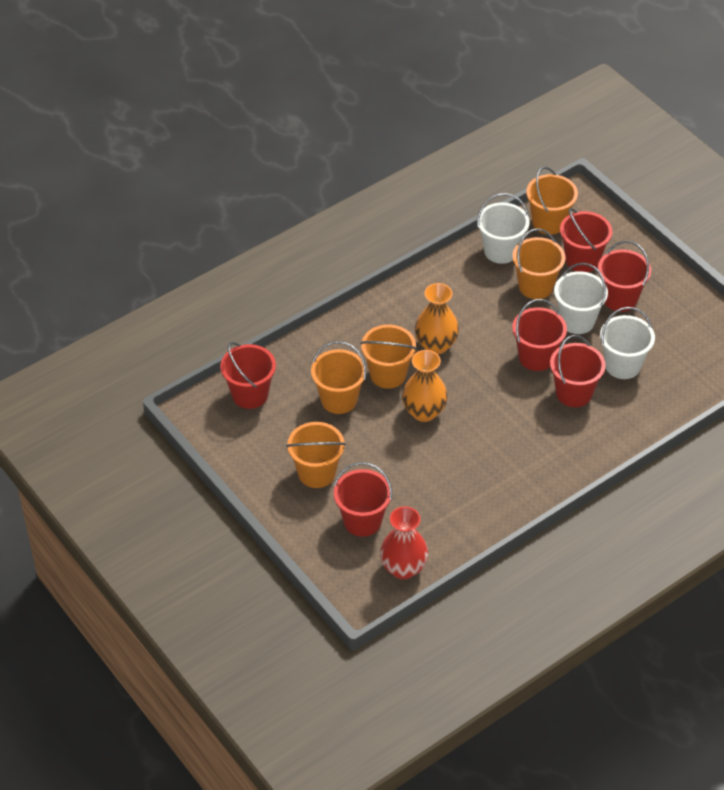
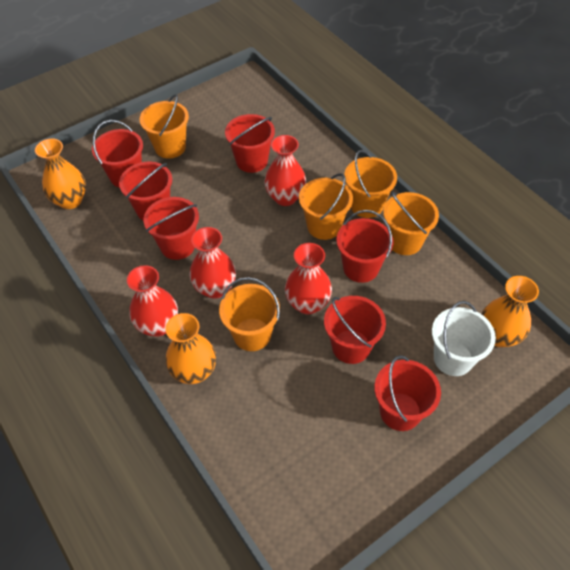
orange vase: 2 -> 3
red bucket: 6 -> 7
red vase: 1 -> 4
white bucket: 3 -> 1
--
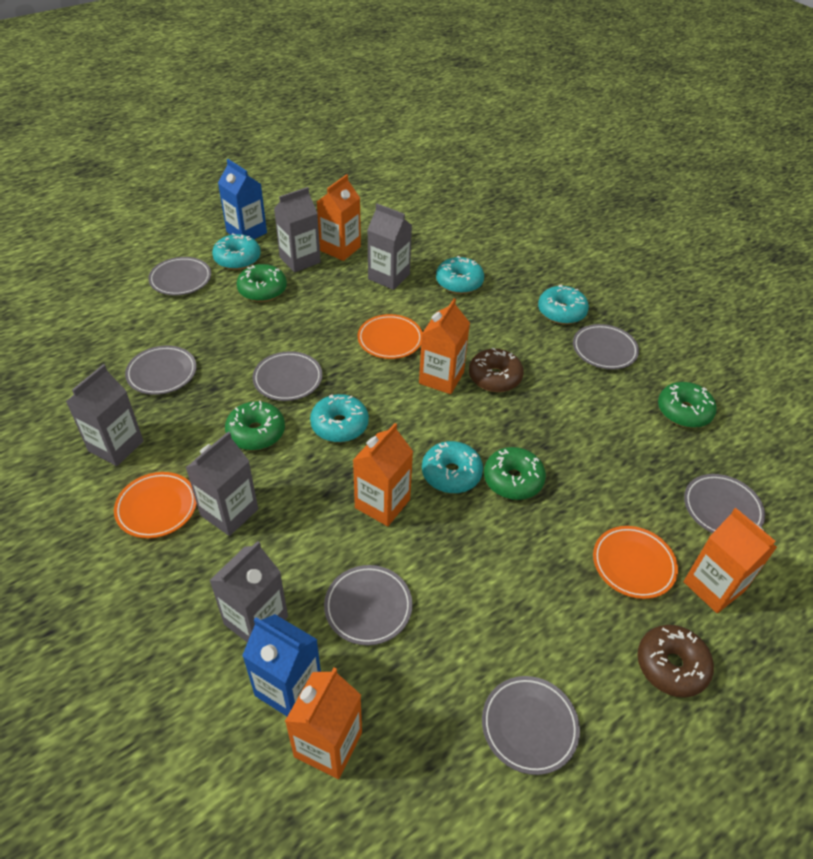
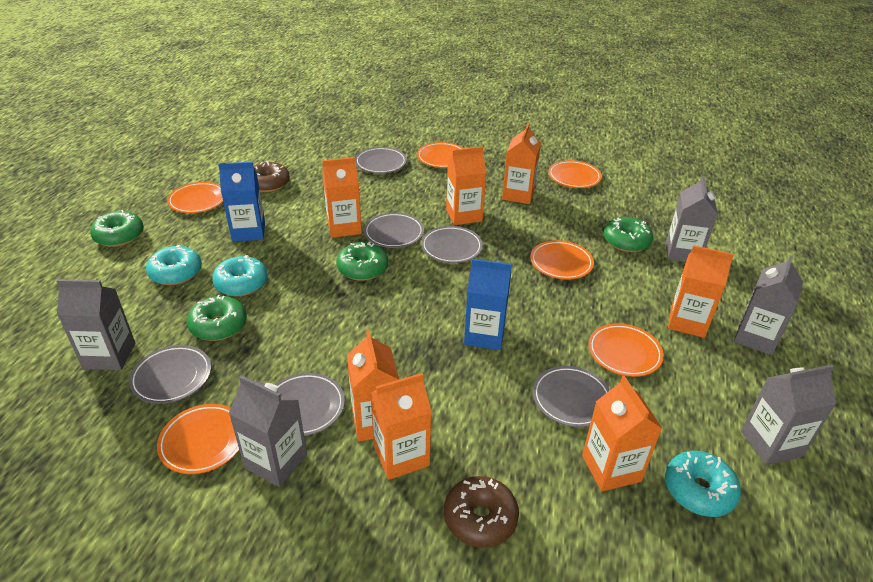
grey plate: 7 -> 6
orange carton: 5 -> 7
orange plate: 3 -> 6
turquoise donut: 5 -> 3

PROBLEM DESCRIPTION: Of the lines above, output exactly those from the line bearing "orange carton: 5 -> 7" through the line bearing "turquoise donut: 5 -> 3", inclusive.

TASK ANSWER:
orange carton: 5 -> 7
orange plate: 3 -> 6
turquoise donut: 5 -> 3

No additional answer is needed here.